* Task objective: With pictures excluded, retype exactly every line from the one containing "(503, 393) = (882, 338): blue" to the end of the records below.

[[ Source material, beginning ]]

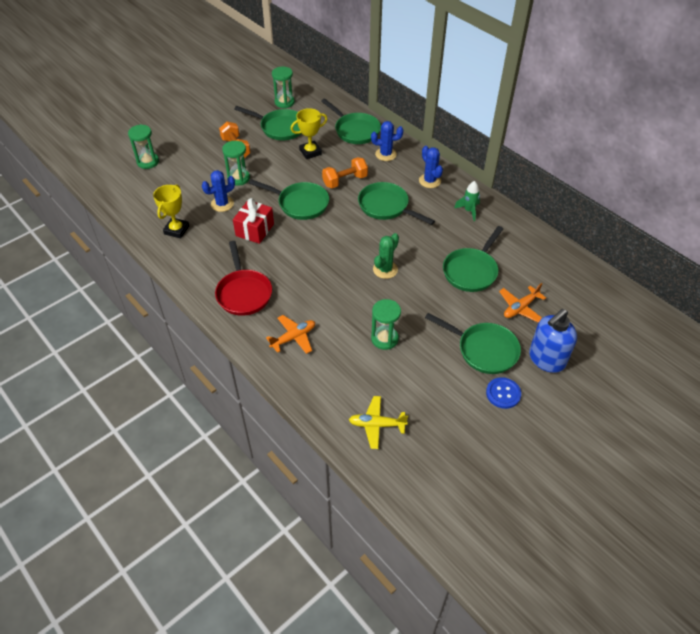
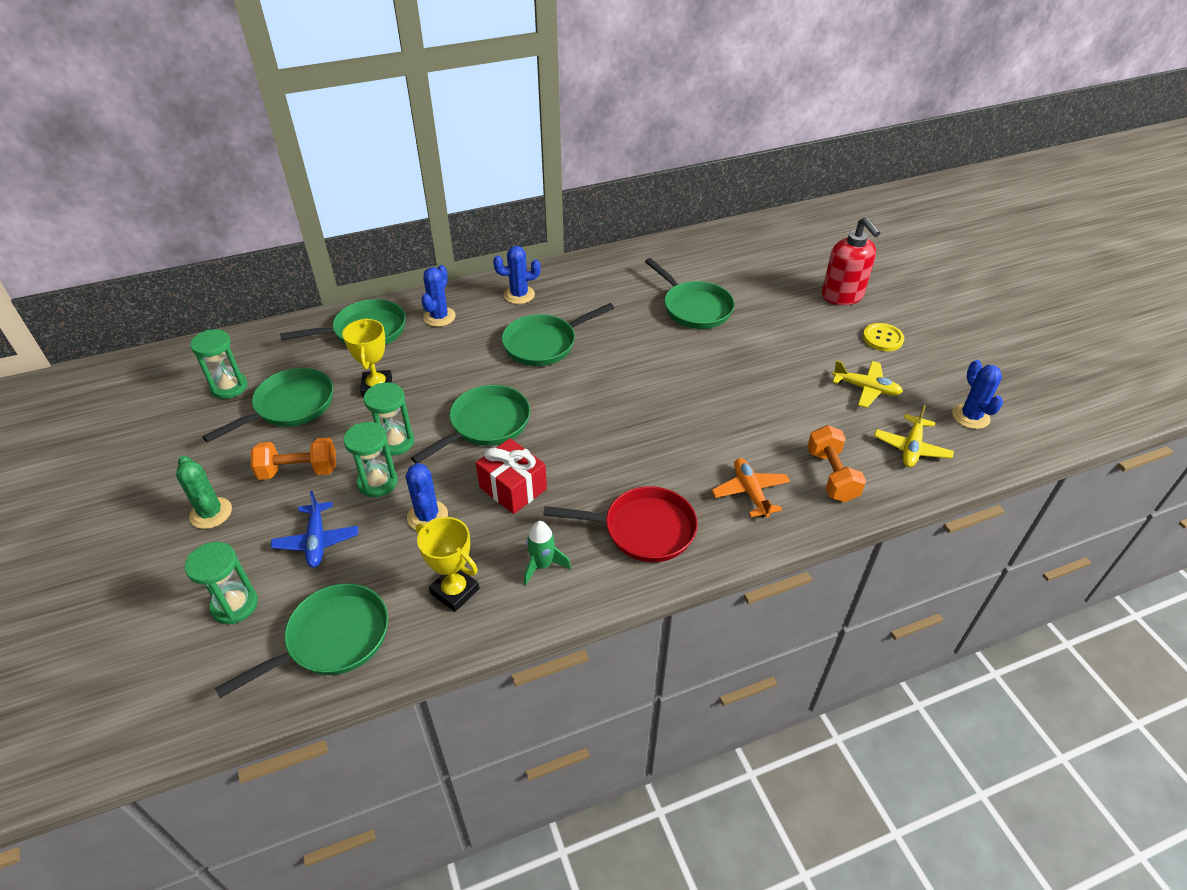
camera: 70 degrees left, 5 degrees down
(193, 172) = (317, 541): none -> blue plane
(345, 181) = (467, 368): orange dumbbell -> orange dumbbell (831, 475)
(384, 339) = (778, 406): green hourglass -> green hourglass (395, 442)
(385, 269) = (660, 375): green cactus -> green cactus (211, 513)
(431, 389) = (866, 389): none -> yellow plane
(433, 463) = (970, 416): none -> blue cactus
(469, 211) = (592, 281): green rocket -> green rocket (542, 565)
(483, 350) = (818, 334): green pan -> green pan (332, 639)
(503, 393) = (882, 338): blue button -> yellow button
(520, 308) = (764, 290): orange plane -> none
(546, 359) = (842, 296): blue soap dispenser -> red soap dispenser

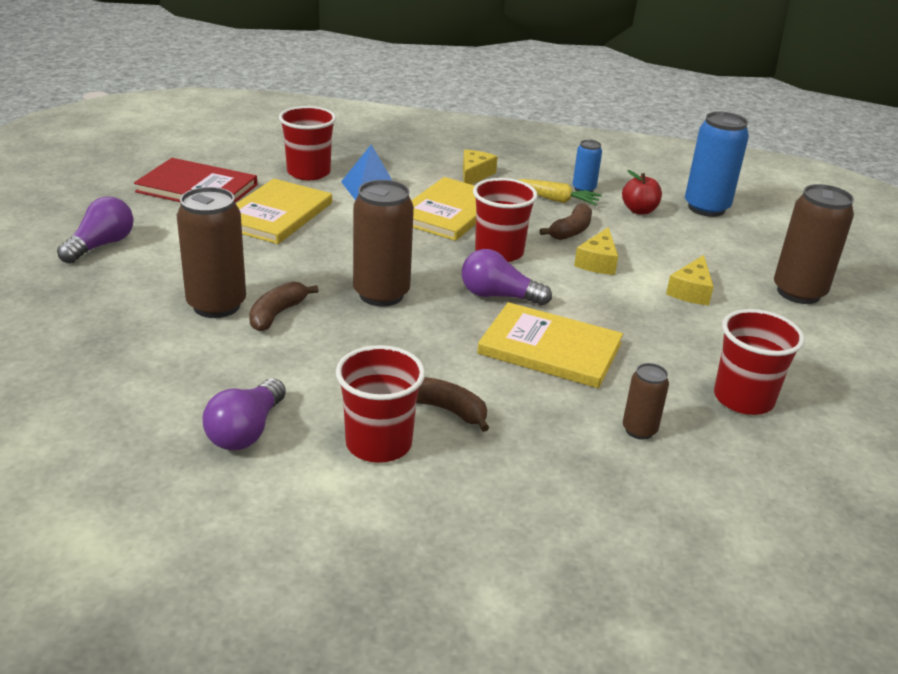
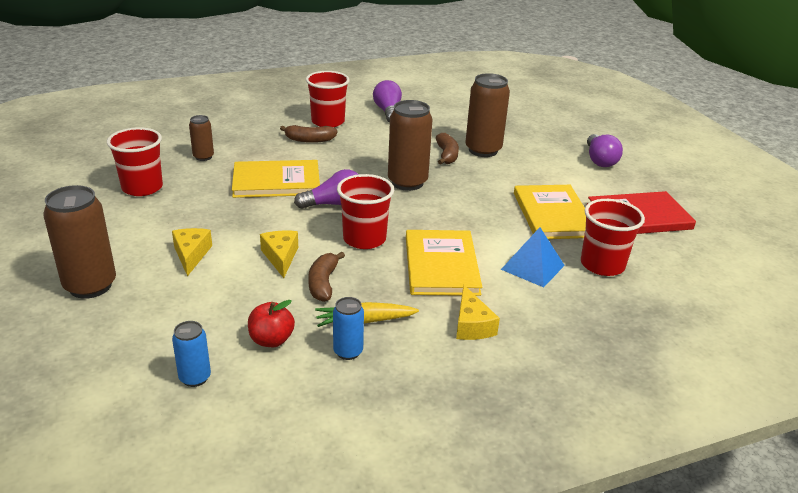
camera: 150 degrees right, 0 degrees up
(706, 208) = (195, 378): blue can -> blue can, size x0.53

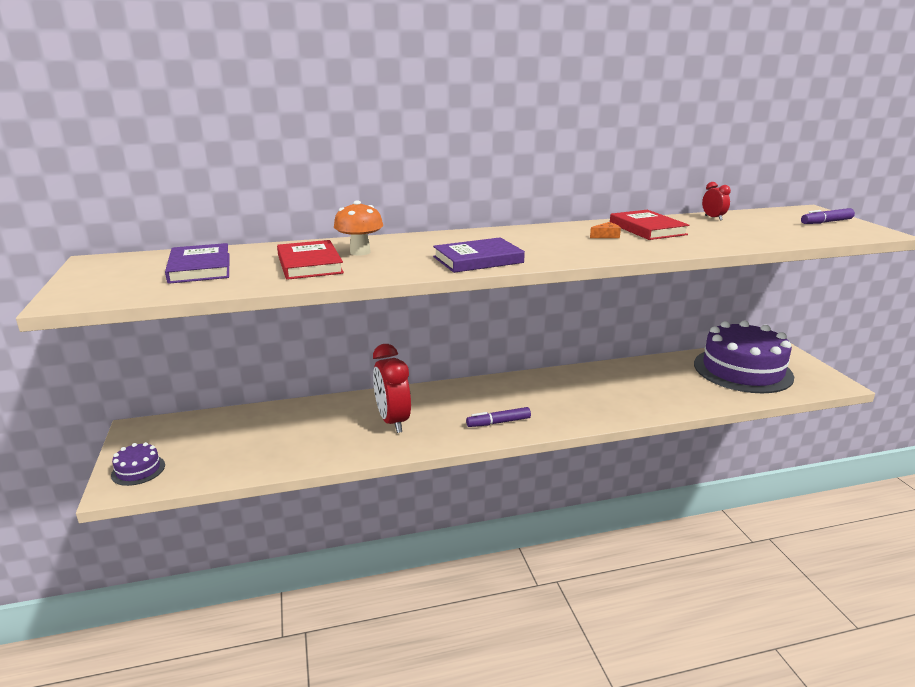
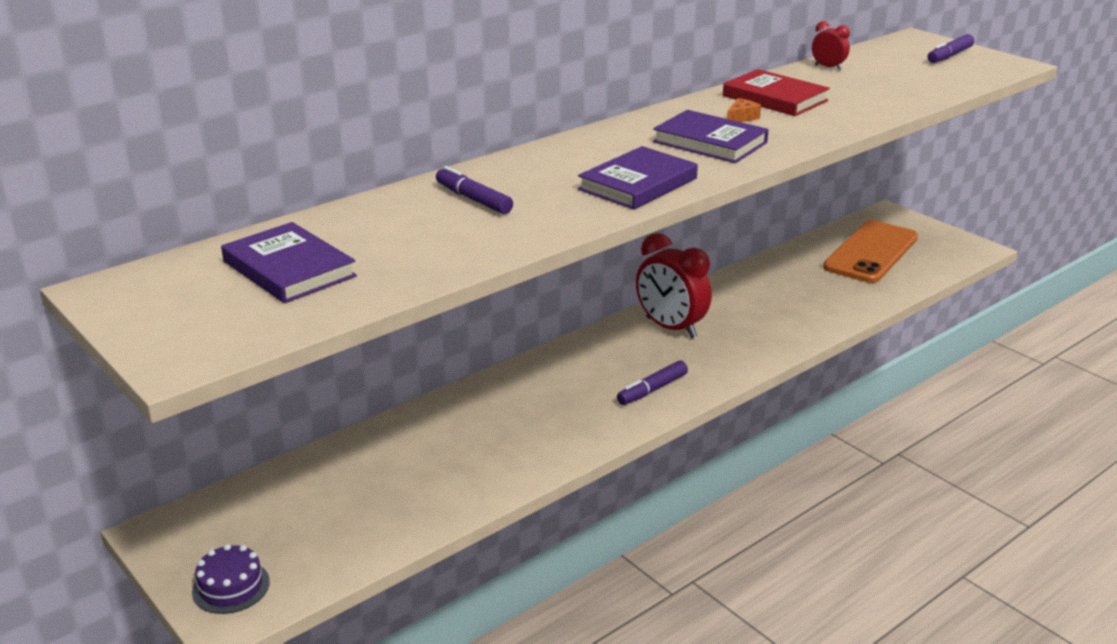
camera: 25 degrees left, 5 degrees up
(309, 264) = (434, 232): red book -> none
(360, 252) = (473, 199): orange mushroom -> purple marker
(392, 421) = (519, 423): red clock -> red clock (670, 328)
(563, 245) = (710, 142): none -> purple book
(742, 370) = (871, 252): purple cake -> orange phone

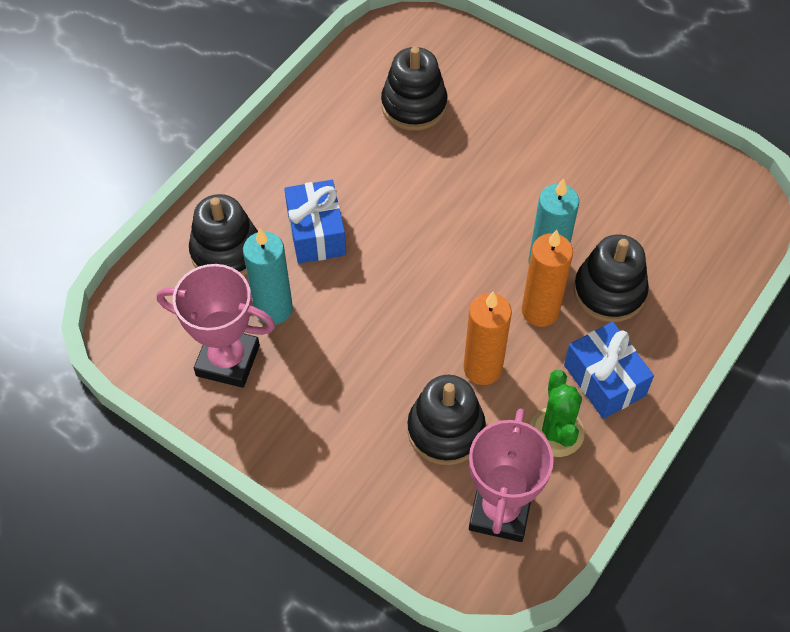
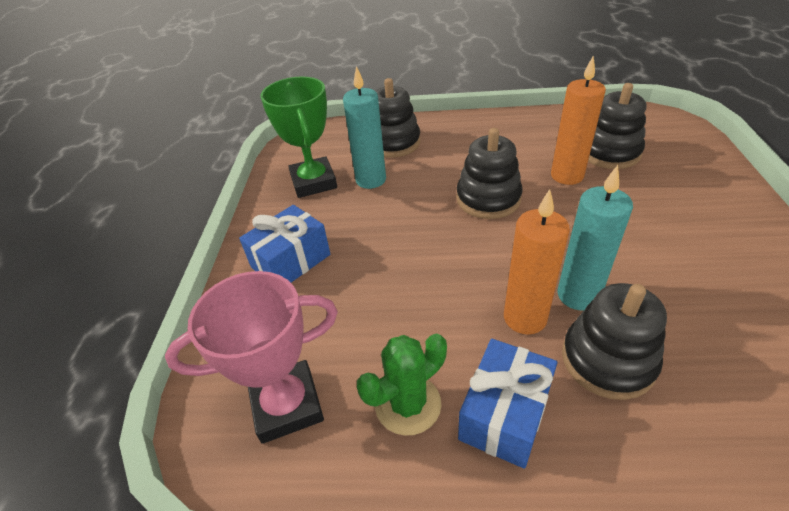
camera: 60 degrees right, 15 degrees down
(228, 360) = (313, 182): pink trophy -> green trophy
(316, 233) = (449, 167): blue gift -> blue gift (291, 261)
(446, 430) = (345, 319): black stacking toy -> black stacking toy (488, 199)
(482, 368) = (426, 310): orange candle -> orange candle (567, 176)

[[ Source material, end ]]

* Task answer:
(503, 393) = (882, 338): blue button -> yellow button
(520, 308) = (764, 290): orange plane -> none
(546, 359) = (842, 296): blue soap dispenser -> red soap dispenser

camera: 150 degrees right, 0 degrees up
(706, 208) = (195, 378): blue can -> blue can, size x0.53

camera: 25 degrees left, 5 degrees up
(309, 264) = (434, 232): red book -> none
(360, 252) = (473, 199): orange mushroom -> purple marker
(392, 421) = (519, 423): red clock -> red clock (670, 328)
(563, 245) = (710, 142): none -> purple book
(742, 370) = (871, 252): purple cake -> orange phone

camera: 60 degrees right, 15 degrees down
(228, 360) = (313, 182): pink trophy -> green trophy
(316, 233) = (449, 167): blue gift -> blue gift (291, 261)
(446, 430) = (345, 319): black stacking toy -> black stacking toy (488, 199)
(482, 368) = (426, 310): orange candle -> orange candle (567, 176)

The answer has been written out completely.